# [Required action]
In the records that follow, how many lines contain the word "orange"? Give only that figure.

# [Data excerpts]
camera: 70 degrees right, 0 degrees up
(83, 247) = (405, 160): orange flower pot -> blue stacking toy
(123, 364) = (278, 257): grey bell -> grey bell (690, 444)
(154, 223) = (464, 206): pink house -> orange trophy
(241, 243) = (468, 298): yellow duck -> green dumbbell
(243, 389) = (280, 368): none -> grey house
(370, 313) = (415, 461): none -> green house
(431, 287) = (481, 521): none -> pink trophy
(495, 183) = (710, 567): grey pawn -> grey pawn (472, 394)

--

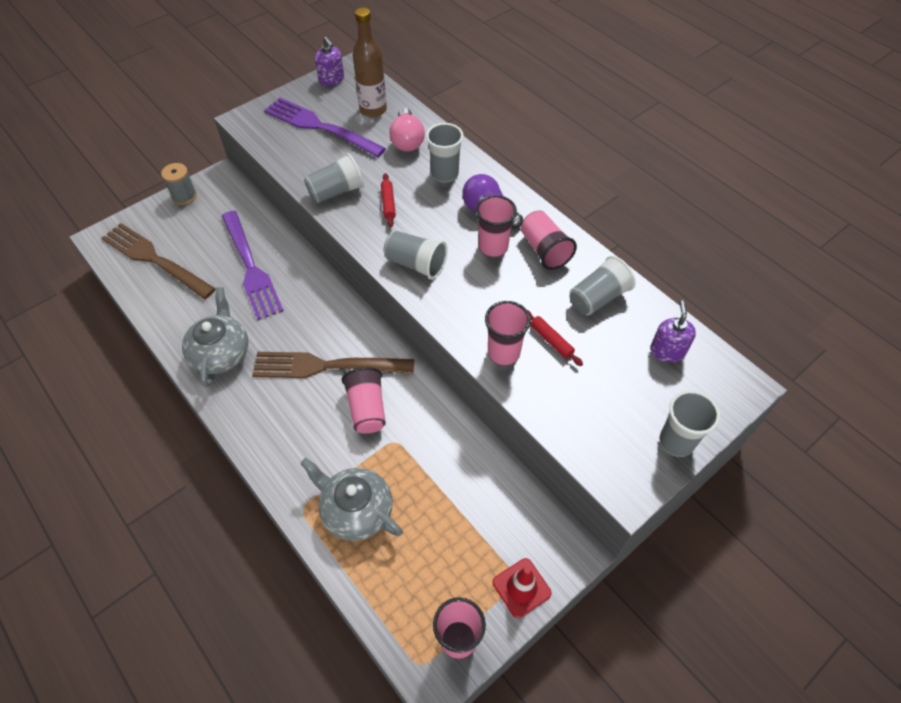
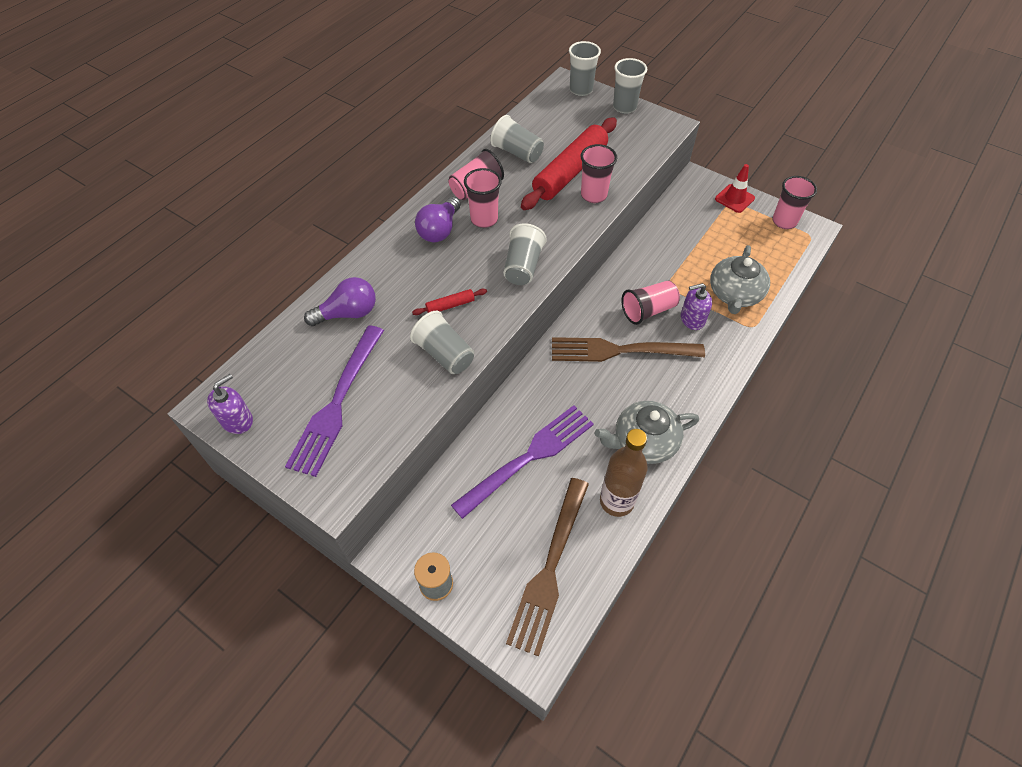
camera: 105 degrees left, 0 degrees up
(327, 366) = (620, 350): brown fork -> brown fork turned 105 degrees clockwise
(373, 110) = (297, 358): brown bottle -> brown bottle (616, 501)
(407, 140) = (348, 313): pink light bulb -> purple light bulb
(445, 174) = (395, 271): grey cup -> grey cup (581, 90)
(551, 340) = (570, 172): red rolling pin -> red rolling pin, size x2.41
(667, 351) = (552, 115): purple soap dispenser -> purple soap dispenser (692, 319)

# [Output for this exercise]
2